DATA LINES:
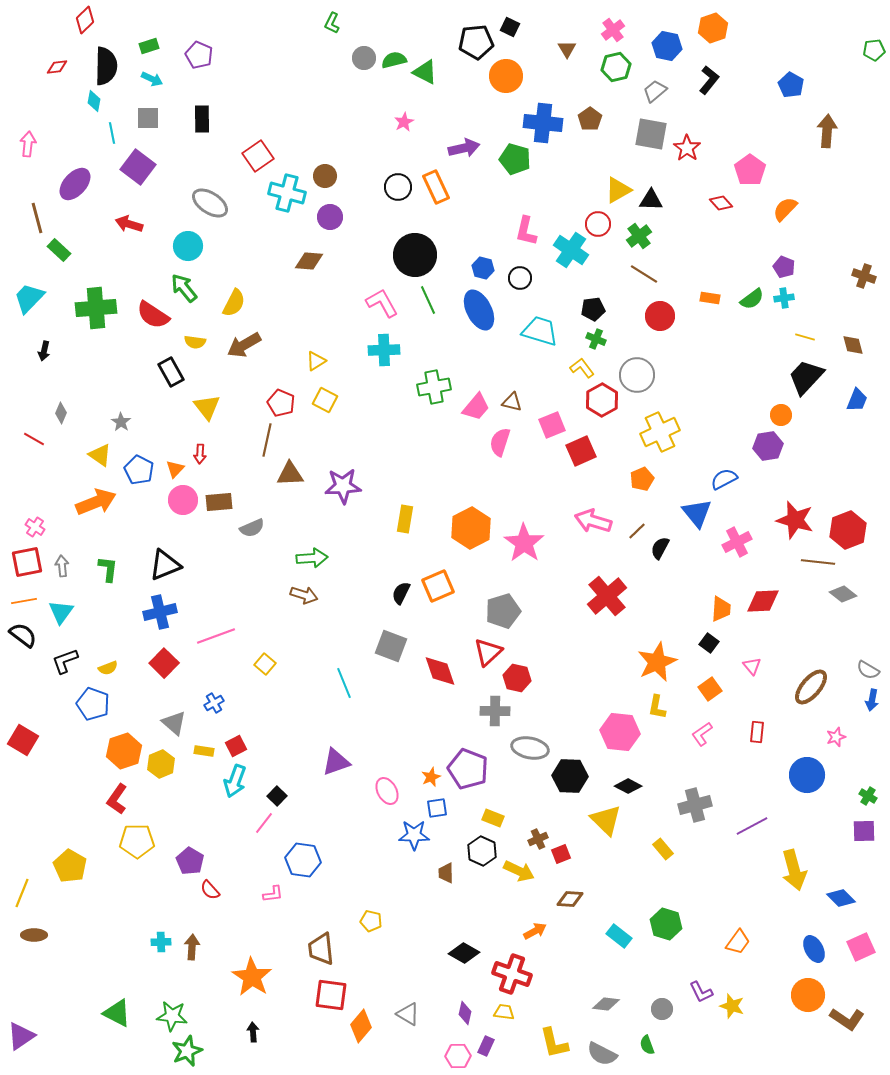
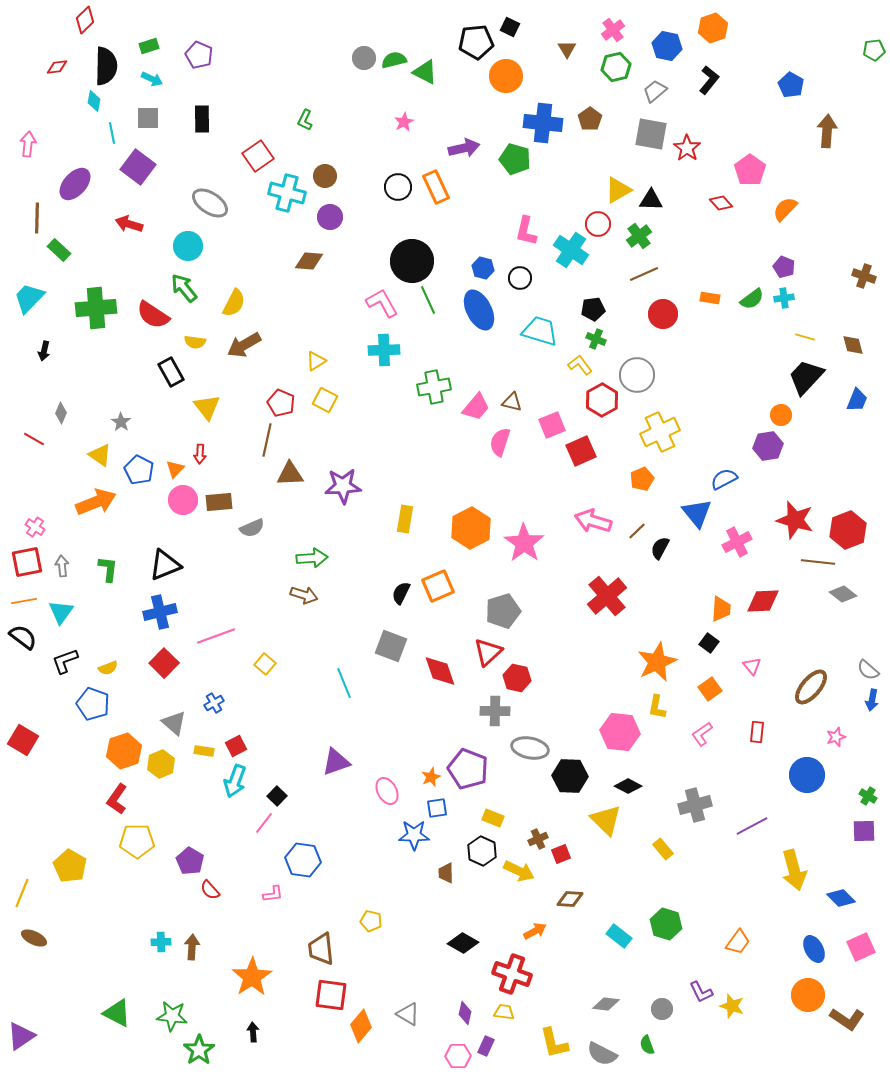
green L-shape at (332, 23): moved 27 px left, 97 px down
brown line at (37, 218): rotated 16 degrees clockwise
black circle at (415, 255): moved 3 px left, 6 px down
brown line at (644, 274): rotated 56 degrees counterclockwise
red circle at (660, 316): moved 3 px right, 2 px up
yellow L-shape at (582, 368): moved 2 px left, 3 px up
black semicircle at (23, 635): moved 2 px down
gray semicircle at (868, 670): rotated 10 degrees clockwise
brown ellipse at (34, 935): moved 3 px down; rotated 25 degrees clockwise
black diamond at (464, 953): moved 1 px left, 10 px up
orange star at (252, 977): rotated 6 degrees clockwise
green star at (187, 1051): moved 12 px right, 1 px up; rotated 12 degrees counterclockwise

EXERCISE PROMPT: Reproduce every line of the material above verbatim, character for character, omitting the two picture placeholders.

SOLUTION:
green L-shape at (332, 23): moved 27 px left, 97 px down
brown line at (37, 218): rotated 16 degrees clockwise
black circle at (415, 255): moved 3 px left, 6 px down
brown line at (644, 274): rotated 56 degrees counterclockwise
red circle at (660, 316): moved 3 px right, 2 px up
yellow L-shape at (582, 368): moved 2 px left, 3 px up
black semicircle at (23, 635): moved 2 px down
gray semicircle at (868, 670): rotated 10 degrees clockwise
brown ellipse at (34, 935): moved 3 px down; rotated 25 degrees clockwise
black diamond at (464, 953): moved 1 px left, 10 px up
orange star at (252, 977): rotated 6 degrees clockwise
green star at (187, 1051): moved 12 px right, 1 px up; rotated 12 degrees counterclockwise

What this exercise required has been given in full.